*** The data ***
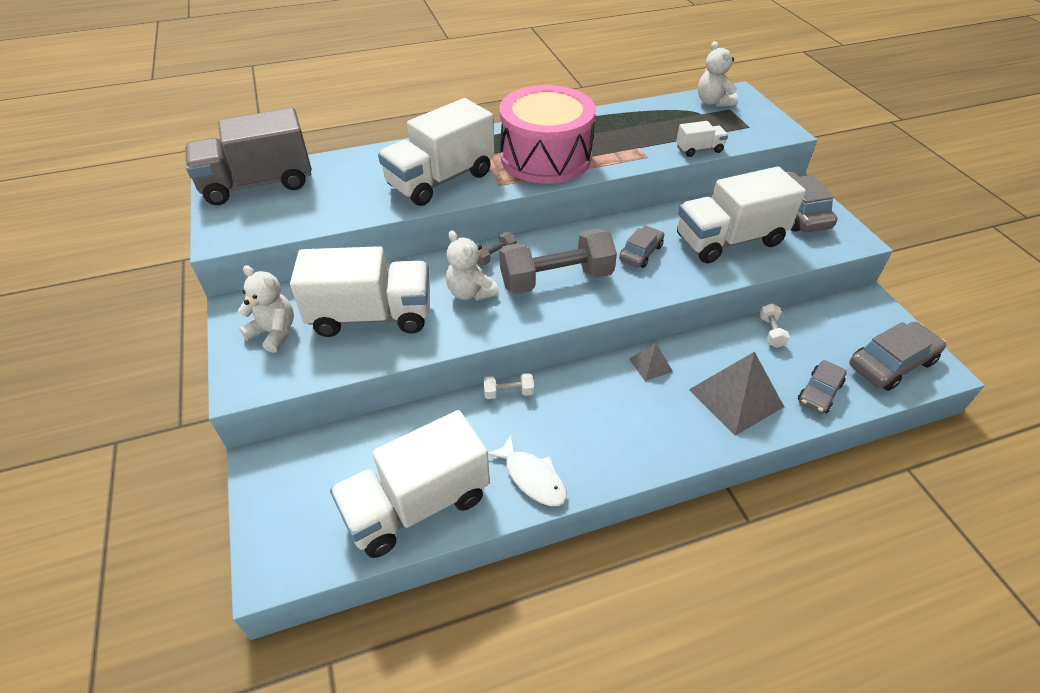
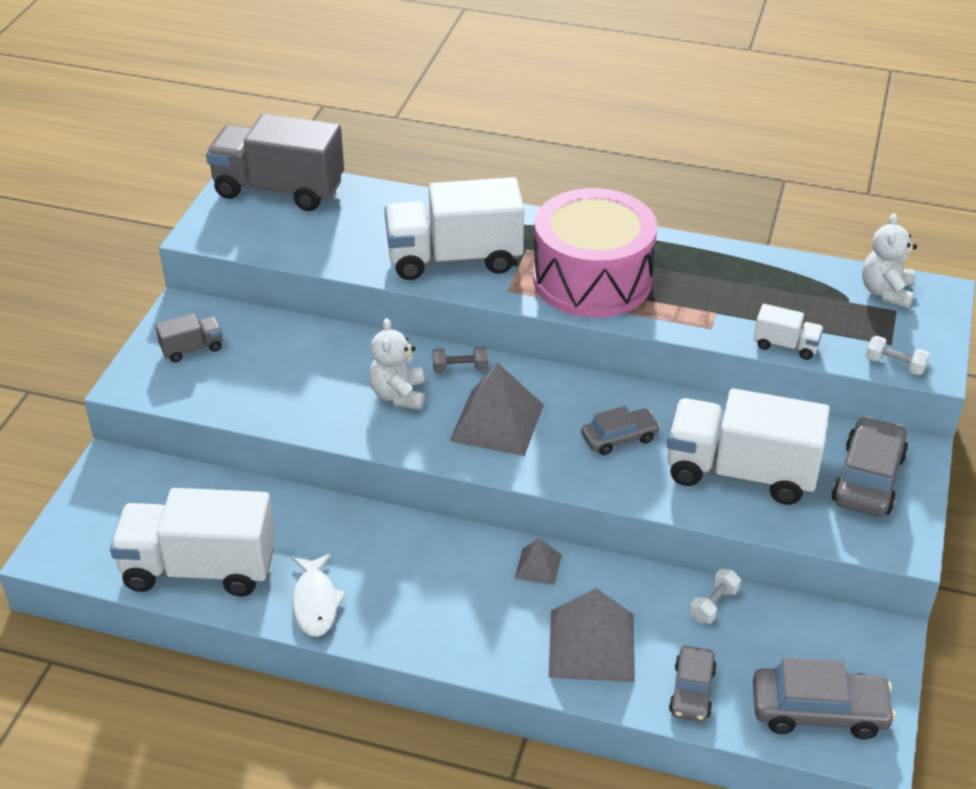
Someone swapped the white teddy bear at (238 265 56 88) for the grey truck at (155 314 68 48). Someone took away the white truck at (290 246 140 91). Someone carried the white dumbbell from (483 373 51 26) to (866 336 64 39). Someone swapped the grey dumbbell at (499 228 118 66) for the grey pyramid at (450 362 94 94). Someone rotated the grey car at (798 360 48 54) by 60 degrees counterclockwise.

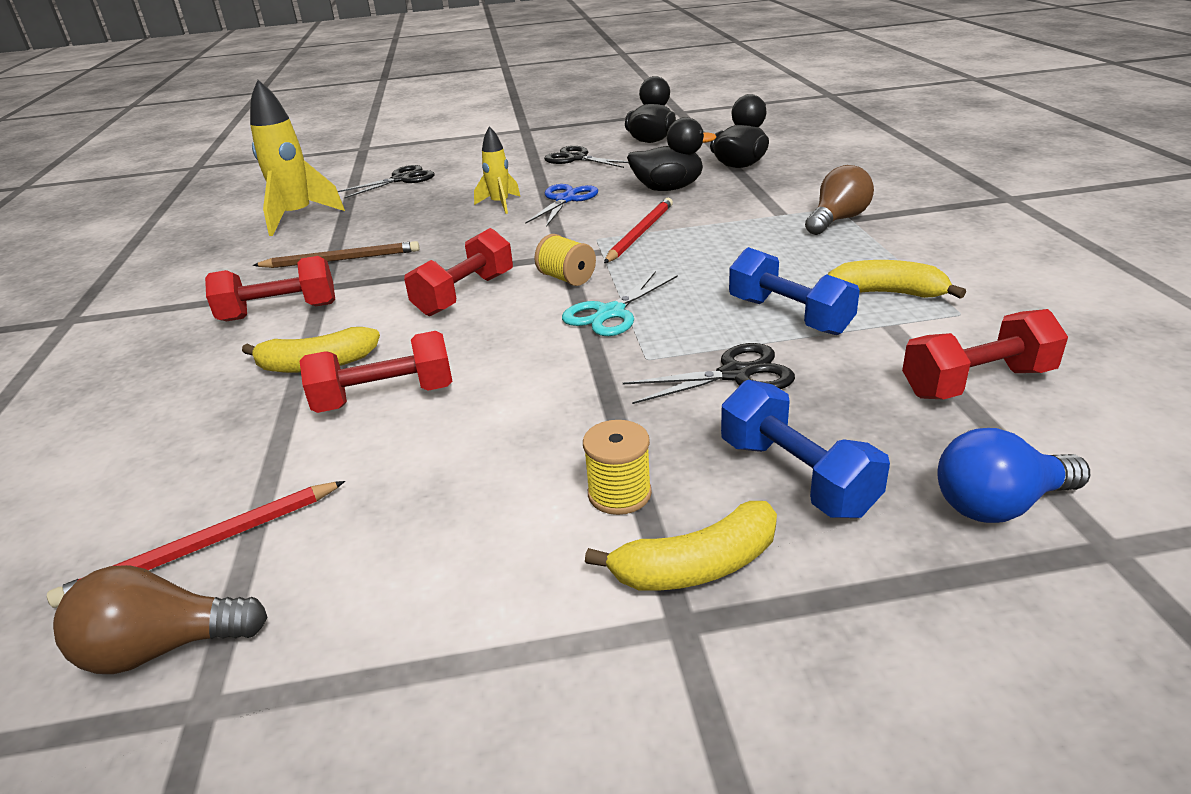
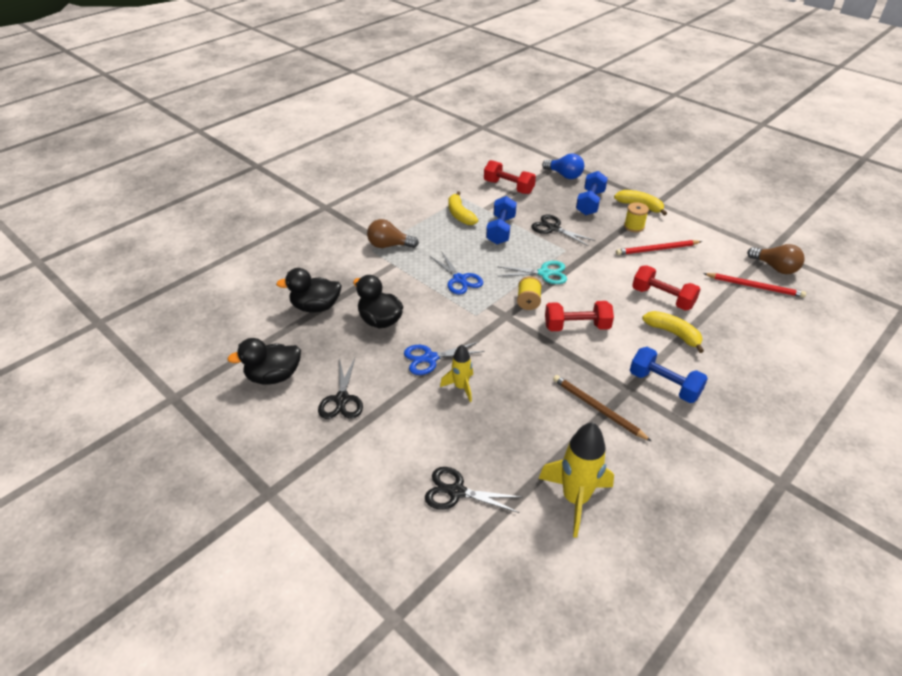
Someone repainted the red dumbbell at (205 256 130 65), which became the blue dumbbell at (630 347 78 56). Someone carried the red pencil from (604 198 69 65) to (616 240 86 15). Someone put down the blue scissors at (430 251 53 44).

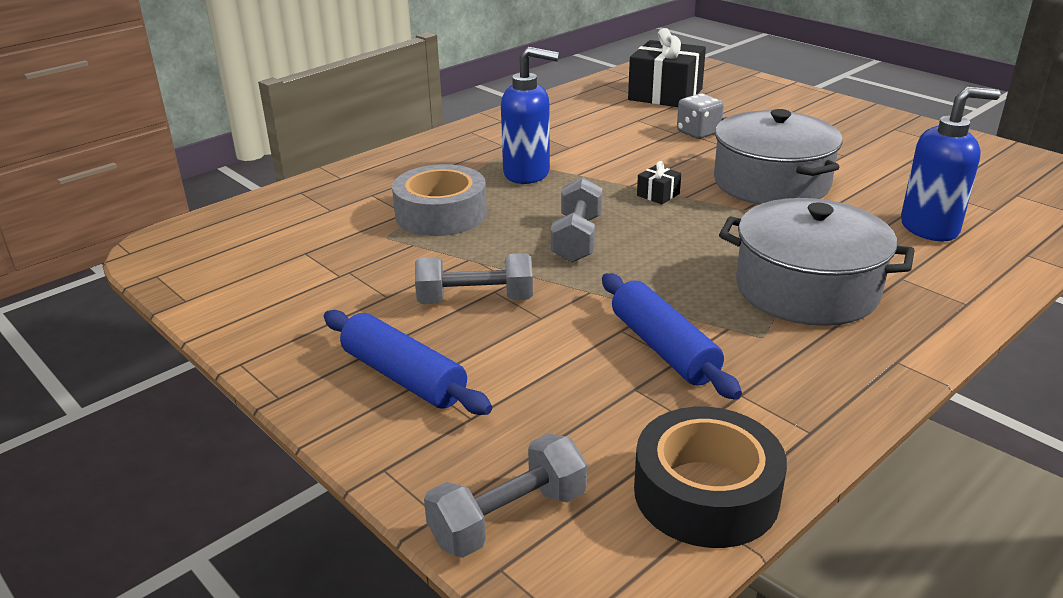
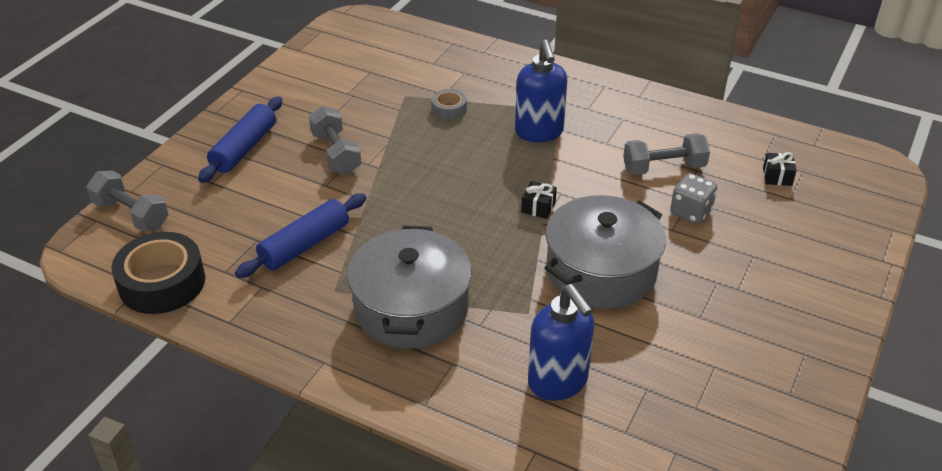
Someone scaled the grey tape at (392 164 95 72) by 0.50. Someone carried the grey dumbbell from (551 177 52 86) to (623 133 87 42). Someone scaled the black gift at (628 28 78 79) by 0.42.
***
### Task objective
Write every line of the data out again exactly, leaving out all images.

### Response to this exercise
Someone swapped the white teddy bear at (238 265 56 88) for the grey truck at (155 314 68 48). Someone took away the white truck at (290 246 140 91). Someone carried the white dumbbell from (483 373 51 26) to (866 336 64 39). Someone swapped the grey dumbbell at (499 228 118 66) for the grey pyramid at (450 362 94 94). Someone rotated the grey car at (798 360 48 54) by 60 degrees counterclockwise.

Someone repainted the red dumbbell at (205 256 130 65), which became the blue dumbbell at (630 347 78 56). Someone carried the red pencil from (604 198 69 65) to (616 240 86 15). Someone put down the blue scissors at (430 251 53 44).

Someone scaled the grey tape at (392 164 95 72) by 0.50. Someone carried the grey dumbbell from (551 177 52 86) to (623 133 87 42). Someone scaled the black gift at (628 28 78 79) by 0.42.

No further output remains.